[DESCRIPTION OF THE TASK] Using the records below, filter out every line that lacks "cutting" and copy the rest.

[GIVEN ENTRIES]
[Start of Attachment]

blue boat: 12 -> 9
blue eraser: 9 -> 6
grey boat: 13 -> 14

[End of Attachment]
[Start of Attachment]

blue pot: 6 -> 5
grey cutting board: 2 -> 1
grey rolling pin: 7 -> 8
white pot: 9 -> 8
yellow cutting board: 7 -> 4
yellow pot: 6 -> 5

[End of Attachment]

[COMPLETED EXERCISE]
grey cutting board: 2 -> 1
yellow cutting board: 7 -> 4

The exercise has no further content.